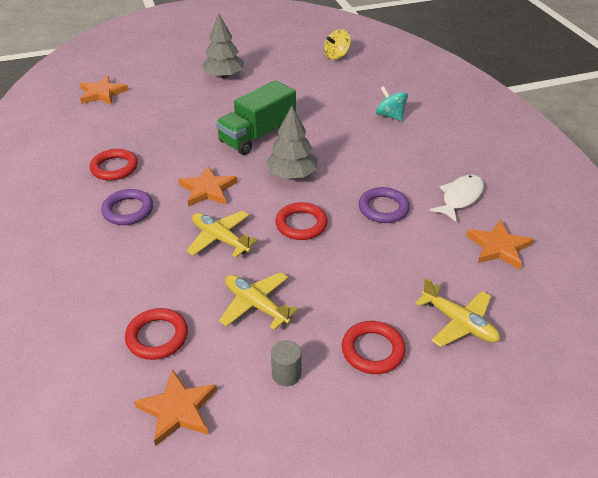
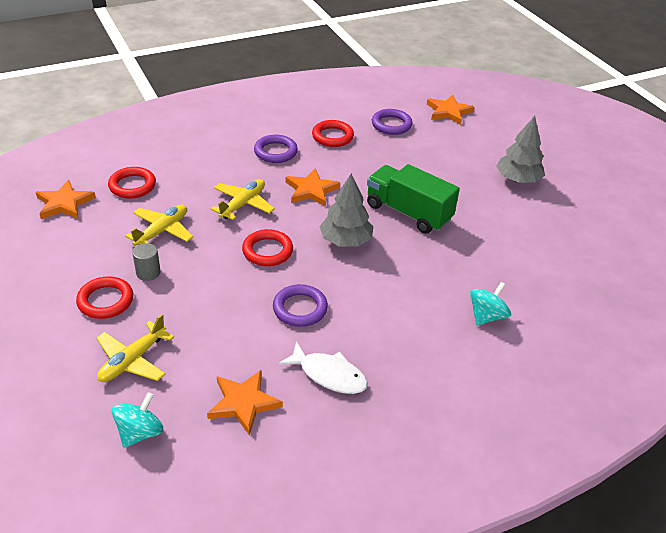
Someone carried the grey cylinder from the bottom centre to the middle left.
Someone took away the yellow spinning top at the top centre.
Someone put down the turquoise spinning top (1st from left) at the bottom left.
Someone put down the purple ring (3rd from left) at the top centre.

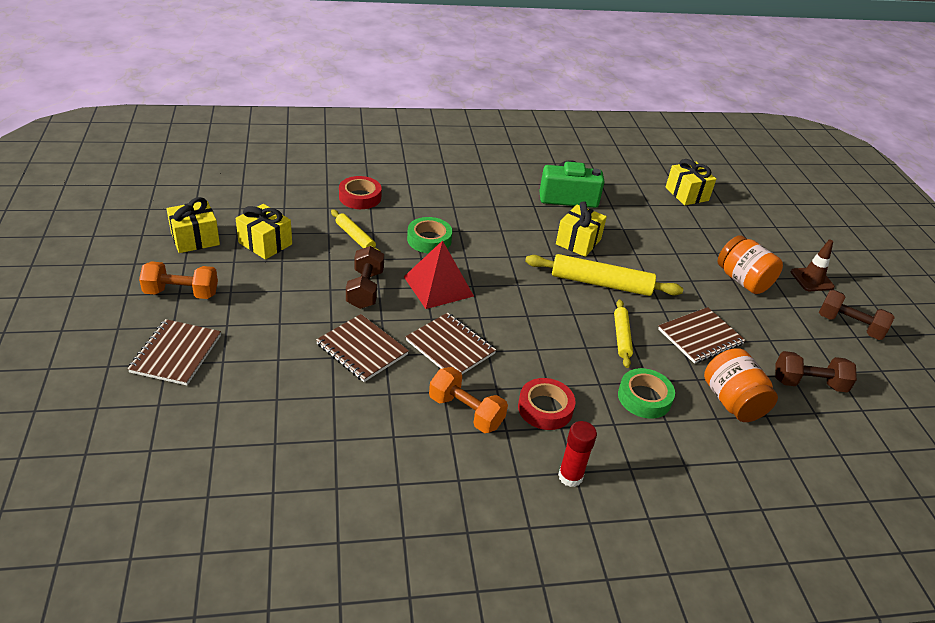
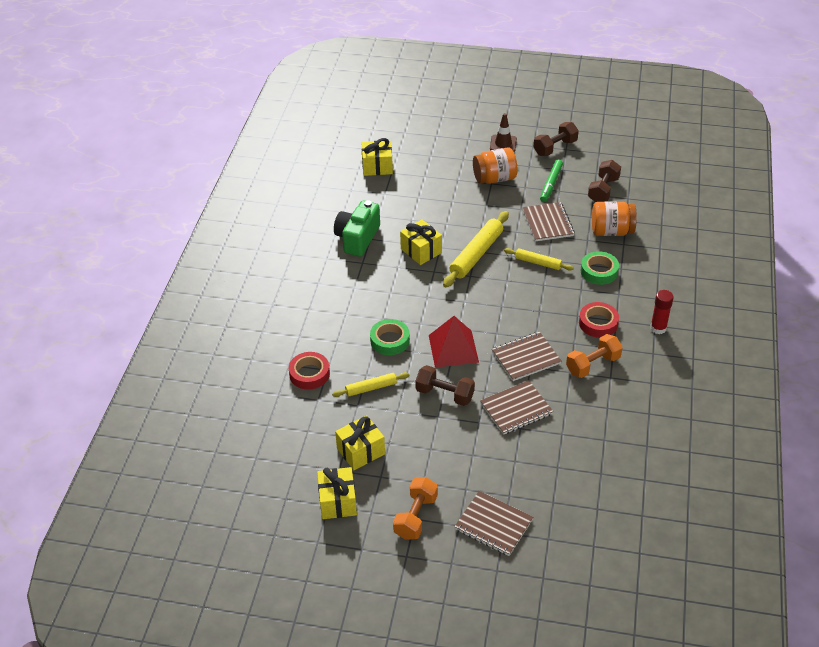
Someone put down the green marker at the top right.

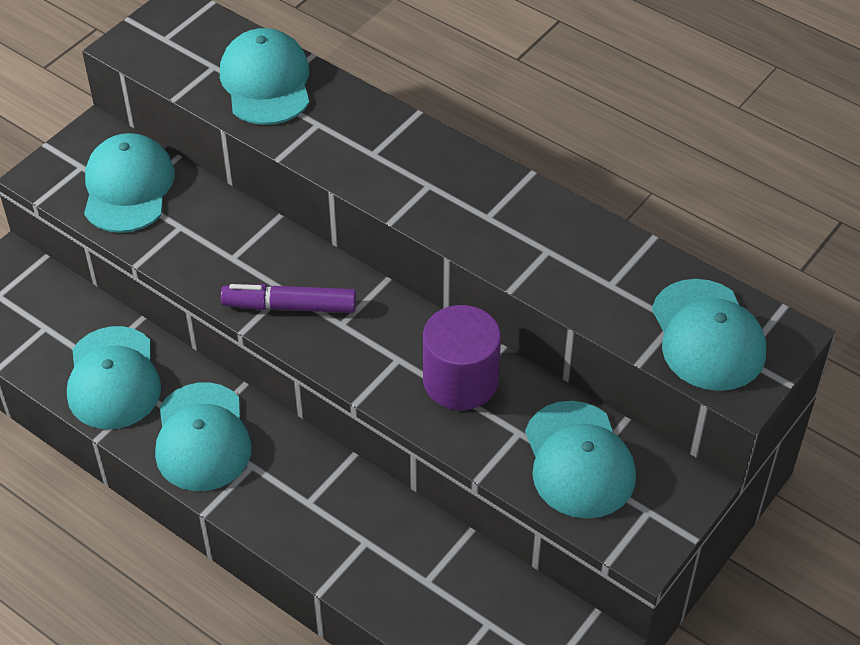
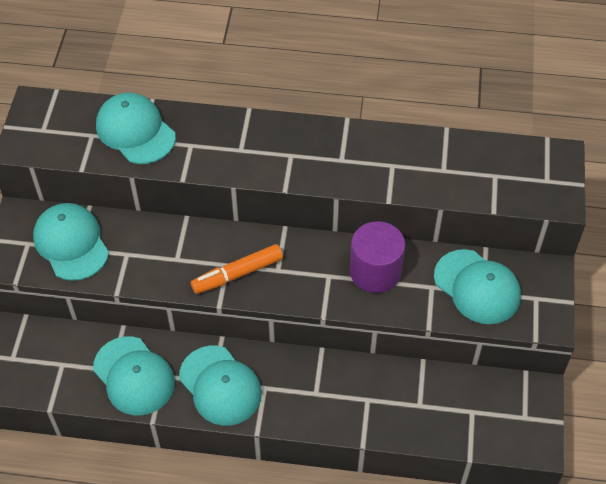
Someone repainted the purple marker at the centre, which became the orange marker at the centre.
Someone took away the turquoise cap (6th from left) at the middle right.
════════
**Your goal**
Take the line with "Someone put down the purple" and every line after it through the end of the data, and write only them out exactly, leaving out the pictures.

**Solution**
Someone put down the purple ring (3rd from left) at the top centre.

Someone put down the green marker at the top right.

Someone repainted the purple marker at the centre, which became the orange marker at the centre.
Someone took away the turquoise cap (6th from left) at the middle right.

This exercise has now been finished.